GIVEN INFORMATION Start Marker

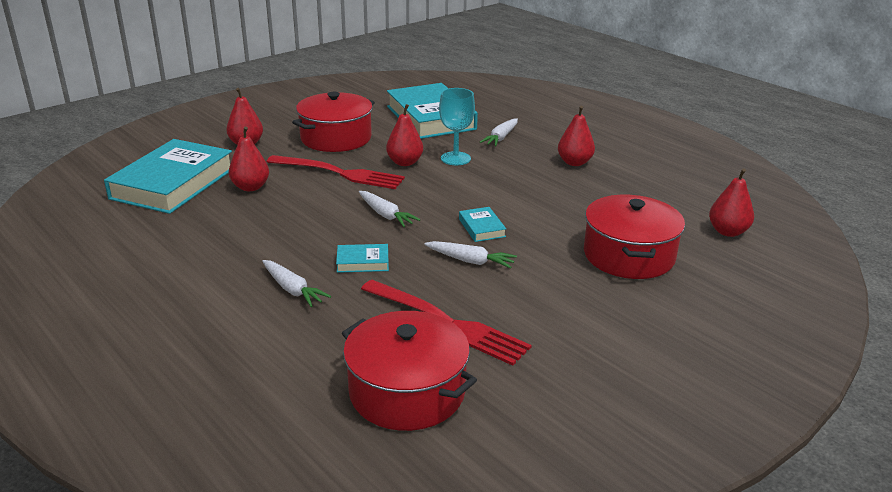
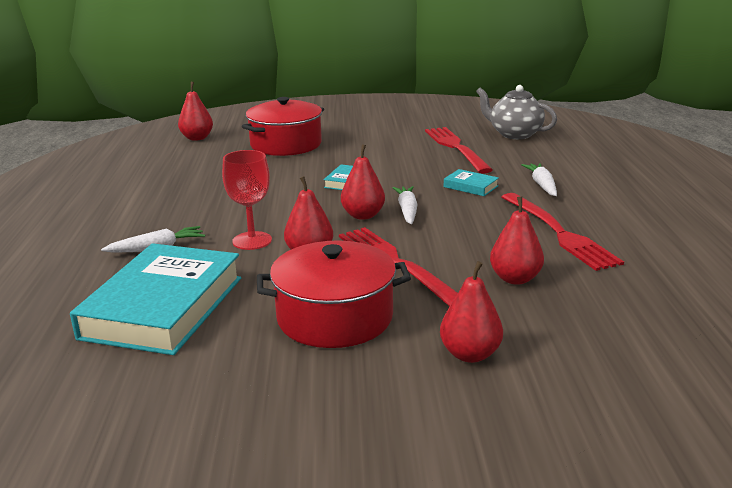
camera: 140 degrees left, 5 degrees down
(173, 183) = (613, 315): turquoise book -> none
(240, 234) = (560, 233): none -> red fork
(407, 392) = (514, 134): red pot -> grey teapot
(455, 158) = (252, 241): turquoise goblet -> red goblet
(470, 261) = (391, 167): white carrot -> none
(574, 162) = (162, 202): red pear -> red pear (363, 215)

GIVEN INFORMATION End Marker

◆ EXERCISE DESCRIPTION:
Write out all the records again, exactly, minus any pictures.

◆ TASK ANSWER:
camera: 140 degrees left, 5 degrees down
(173, 183) = (613, 315): turquoise book -> none
(240, 234) = (560, 233): none -> red fork
(407, 392) = (514, 134): red pot -> grey teapot
(455, 158) = (252, 241): turquoise goblet -> red goblet
(470, 261) = (391, 167): white carrot -> none
(574, 162) = (162, 202): red pear -> red pear (363, 215)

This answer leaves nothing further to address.